• _WHAT TO PRODUCE_
Nothing but the text belongs in the answer: the listing below, copied exactly, without pictures.
^^^^^^^^^^^^^^^^
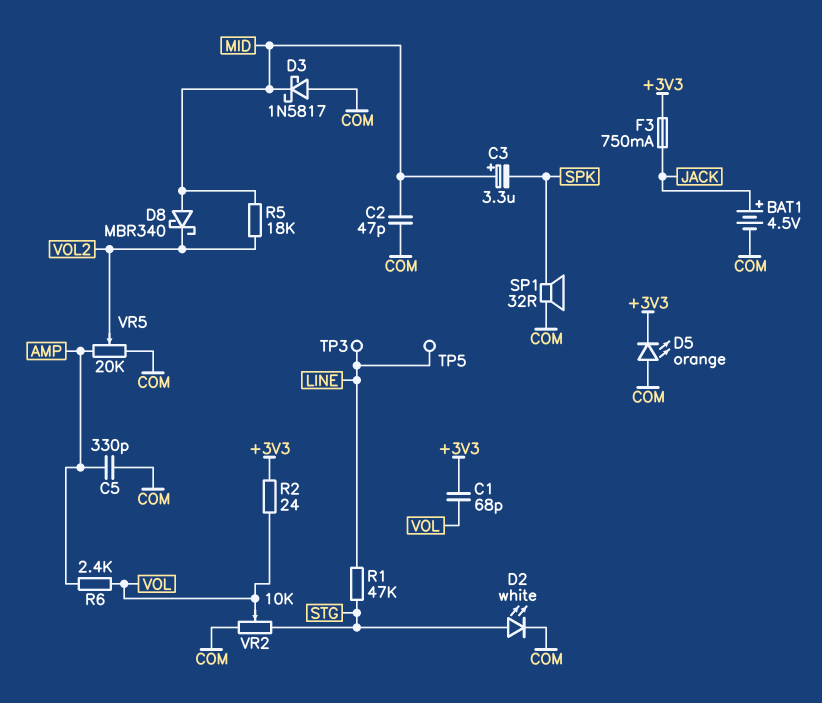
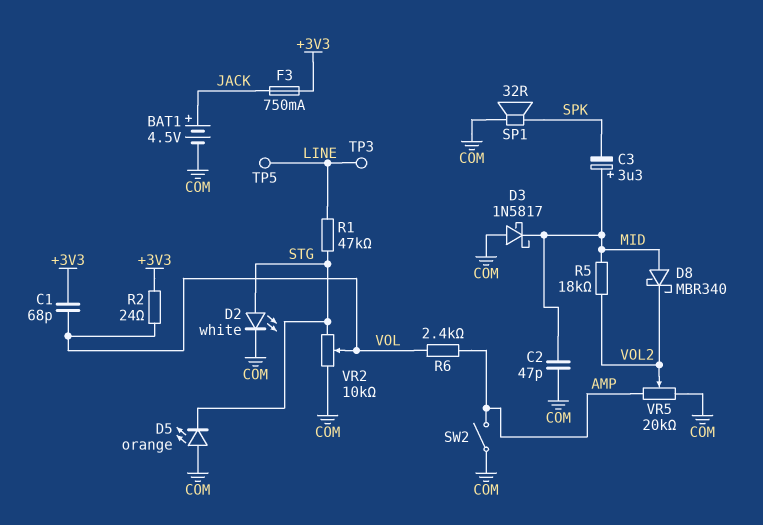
C5: 330pF (AMP, COM) -> none
D5: LED orange (A COM, K +3V3) -> LED orange (A COM, K STG)
SW2: none -> switch (AMP, COM)

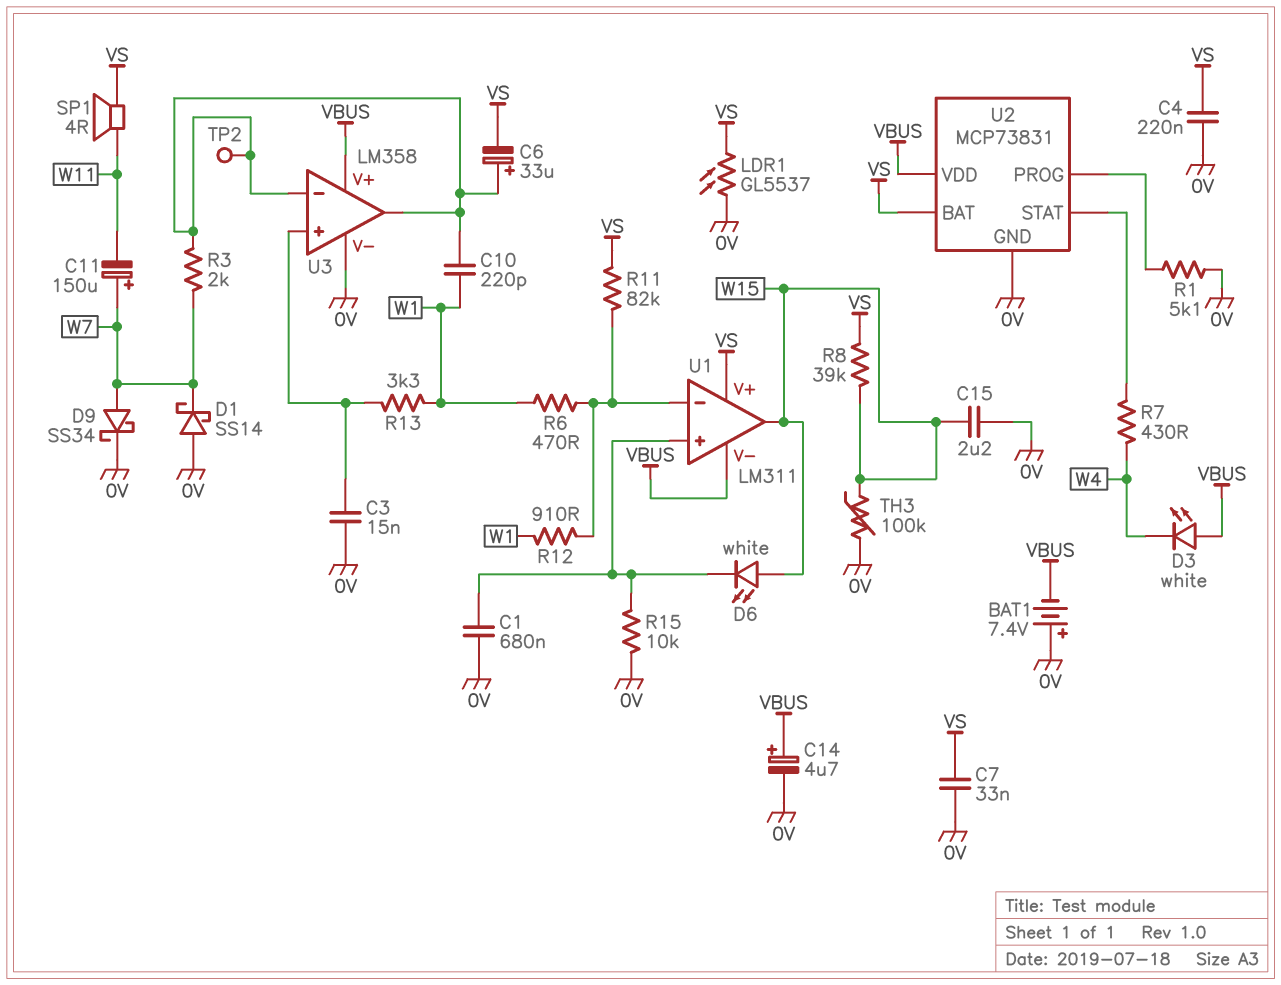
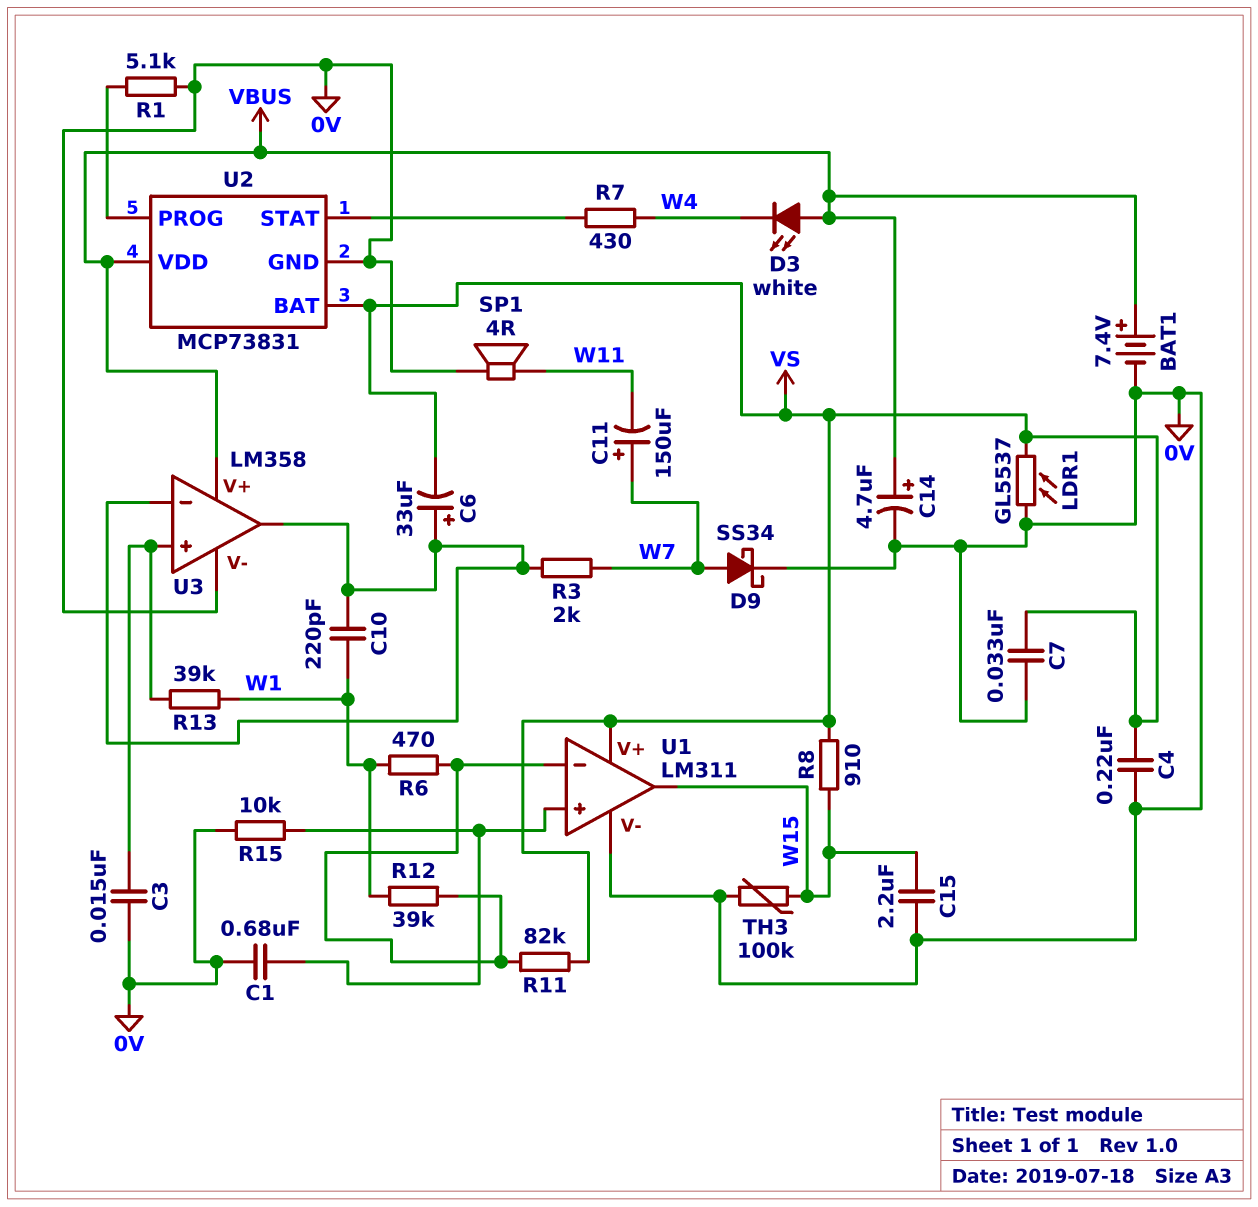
BAT1: 7.4V (plus 0V, minus VBUS) -> 7.4V (plus VBUS, minus 0V)
D1: schottky SS14 (A 0V, K W7) -> none
D6: LED white (A W15, K U1/in+) -> none
R8: 39k (VS, W15) -> 910 (VS, W15)
R12: 910 (U1/in-, W1) -> 39k (U1/in-, W1)
R13: 3.3k (U3/in+, W1) -> 39k (U3/in+, W1)
SP1: speaker 4R (VS, W11) -> speaker 4R (0V, W11)
TP2: test point (U3/in-) -> none
U1 pin V-: VBUS -> 0V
^^^^^^^^^^^^^^^^
• _SOLUTION TO THIS TASK_
C5: 330pF (AMP, COM) -> none
D5: LED orange (A COM, K +3V3) -> LED orange (A COM, K STG)
SW2: none -> switch (AMP, COM)

BAT1: 7.4V (plus 0V, minus VBUS) -> 7.4V (plus VBUS, minus 0V)
D1: schottky SS14 (A 0V, K W7) -> none
D6: LED white (A W15, K U1/in+) -> none
R8: 39k (VS, W15) -> 910 (VS, W15)
R12: 910 (U1/in-, W1) -> 39k (U1/in-, W1)
R13: 3.3k (U3/in+, W1) -> 39k (U3/in+, W1)
SP1: speaker 4R (VS, W11) -> speaker 4R (0V, W11)
TP2: test point (U3/in-) -> none
U1 pin V-: VBUS -> 0V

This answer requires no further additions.